■ WHAT YOU SHOULD DO:
Every line of the listing below should be written out exactly, minus its pictures.
Segment Start: TASK INPUT
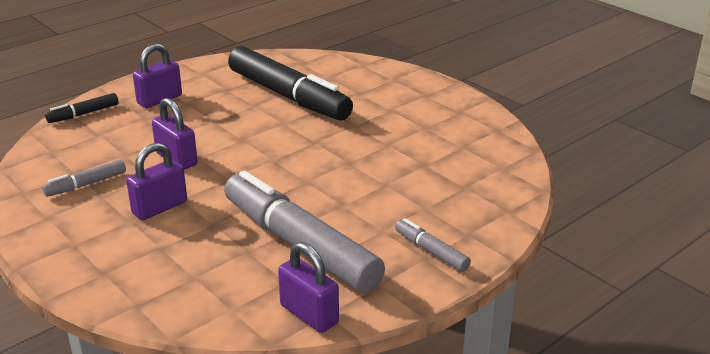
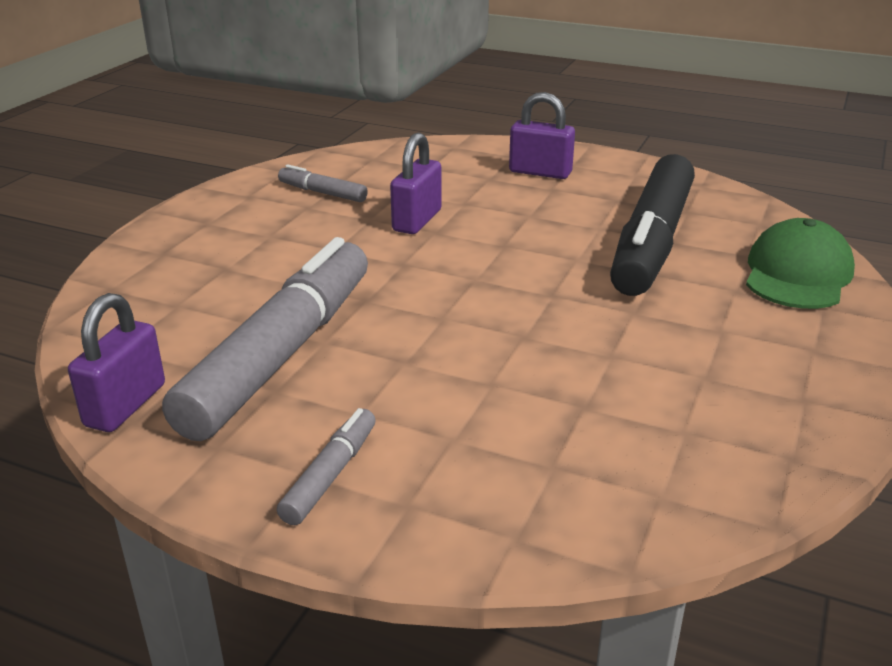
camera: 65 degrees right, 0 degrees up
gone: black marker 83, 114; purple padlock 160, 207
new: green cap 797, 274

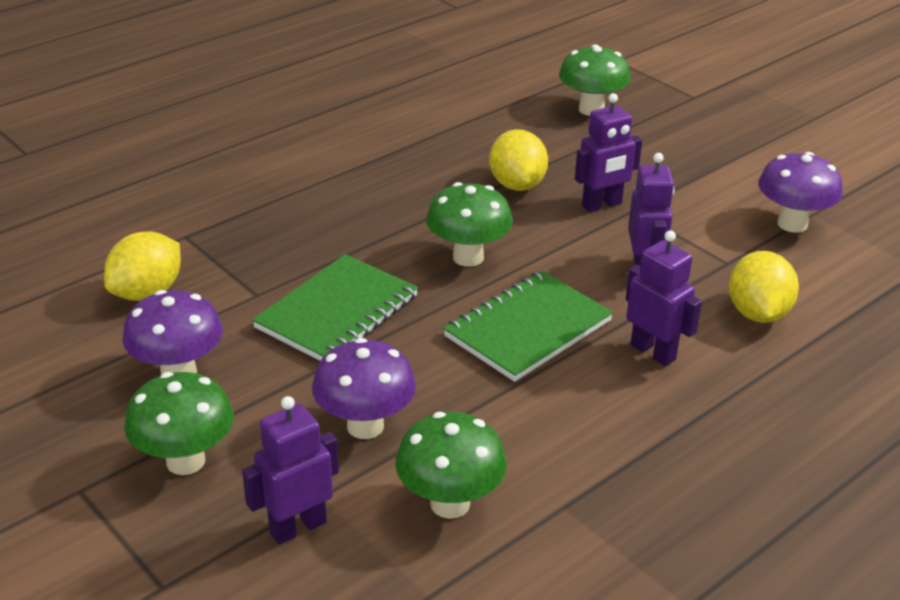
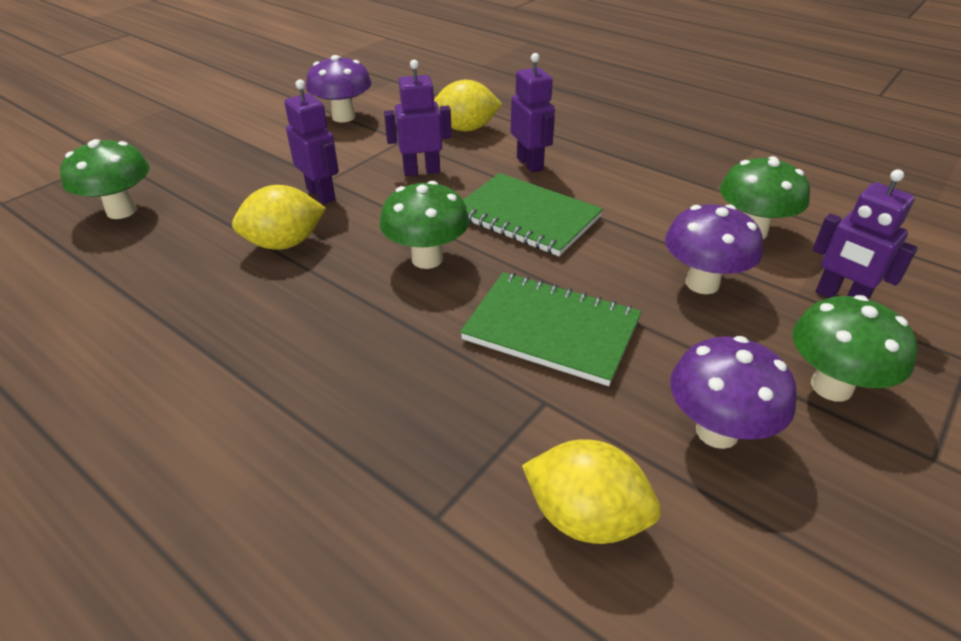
camera: 100 degrees left, 5 degrees up
rotated: purple robot 653, 352 = 530, 164 120 degrees clockwise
Segment End: TASK INPUT
■ COMPLETED TASK:
camera: 65 degrees right, 0 degrees up
gone: black marker 83, 114; purple padlock 160, 207
new: green cap 797, 274

camera: 100 degrees left, 5 degrees up
rotated: purple robot 653, 352 = 530, 164 120 degrees clockwise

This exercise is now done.